WHAT YOU SHOULD DO
A verbatim copy of the full data, with no pictures, is the expected answer.
_____
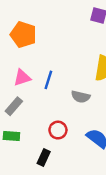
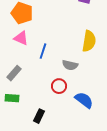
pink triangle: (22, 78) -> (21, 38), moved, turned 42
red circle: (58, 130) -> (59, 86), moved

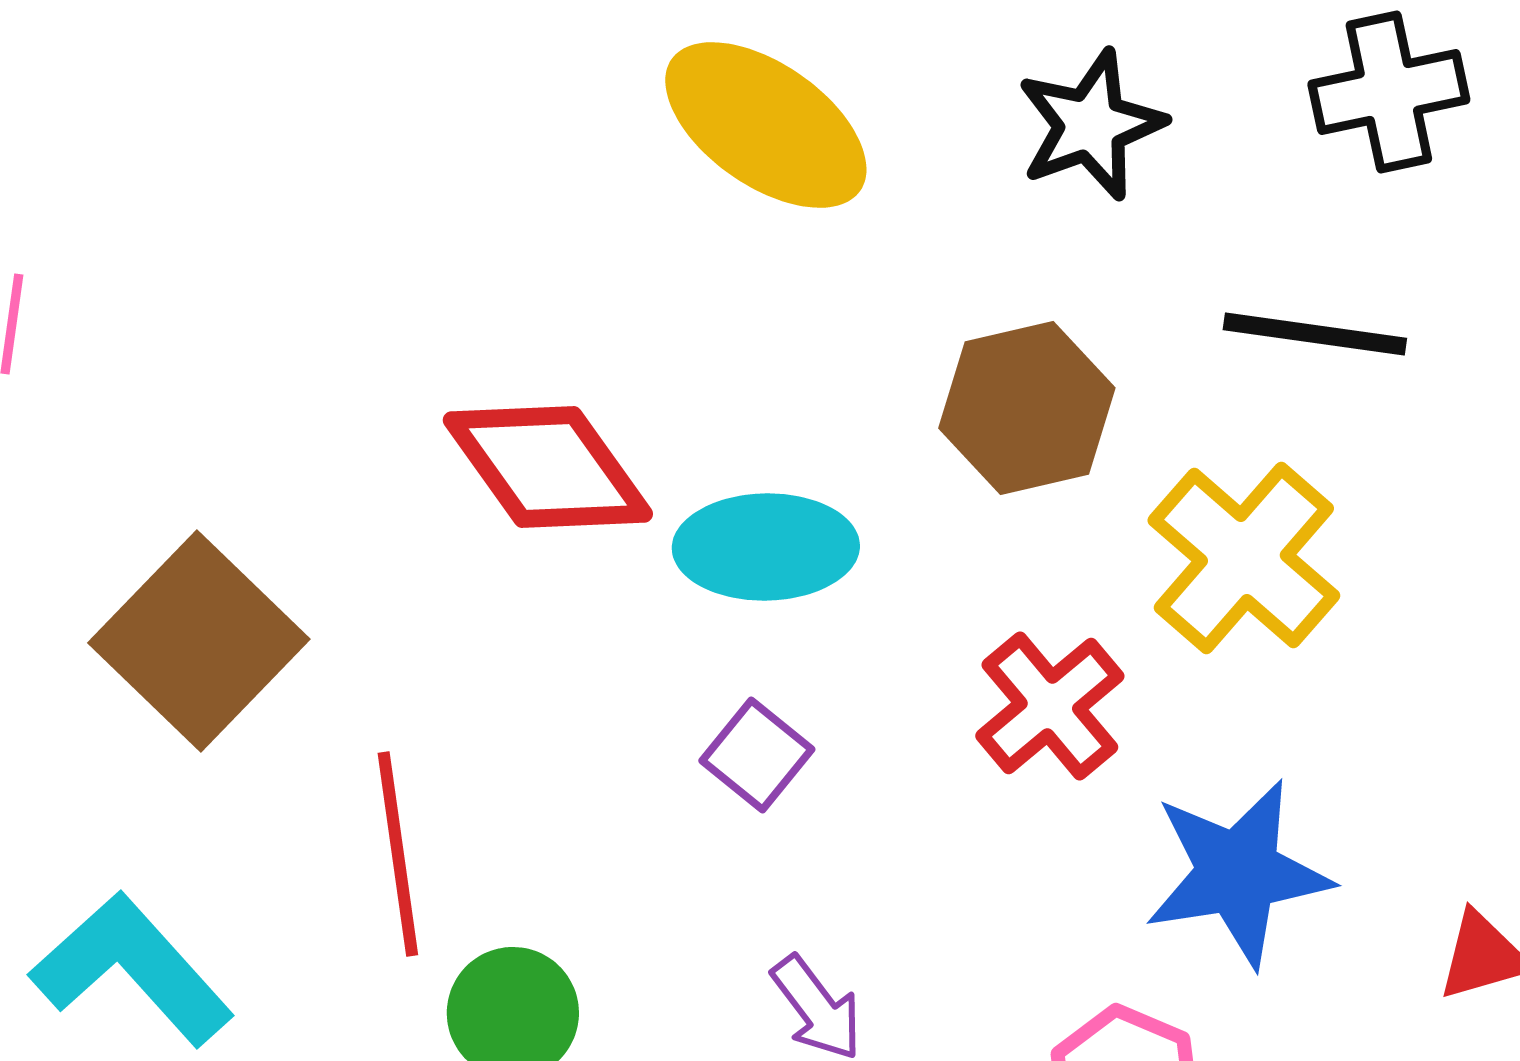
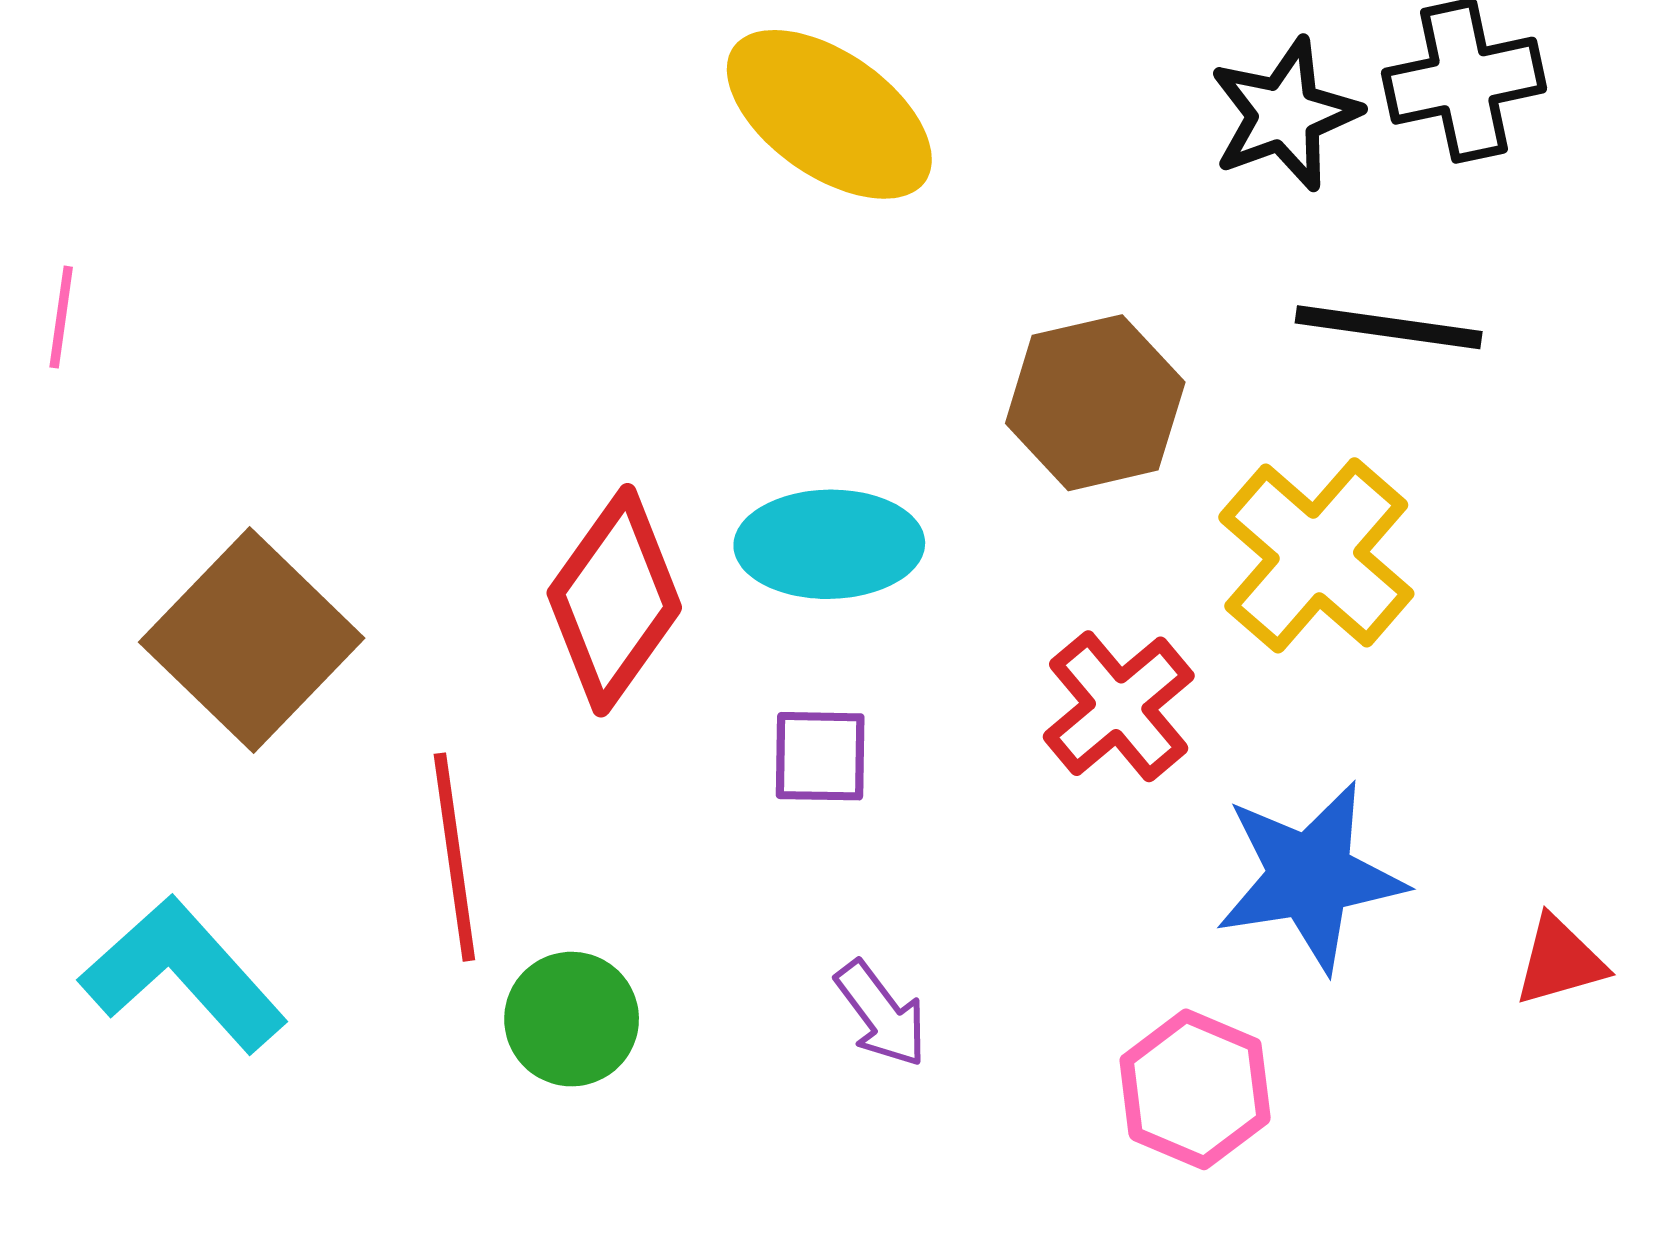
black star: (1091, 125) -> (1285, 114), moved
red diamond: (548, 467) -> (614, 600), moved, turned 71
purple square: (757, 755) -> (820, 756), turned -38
_____
THE COMPLETED TASK
pink triangle: (22, 78) -> (21, 38), moved, turned 42
red circle: (58, 130) -> (59, 86), moved

black star: (1091, 125) -> (1285, 114), moved
red diamond: (548, 467) -> (614, 600), moved, turned 71
purple square: (757, 755) -> (820, 756), turned -38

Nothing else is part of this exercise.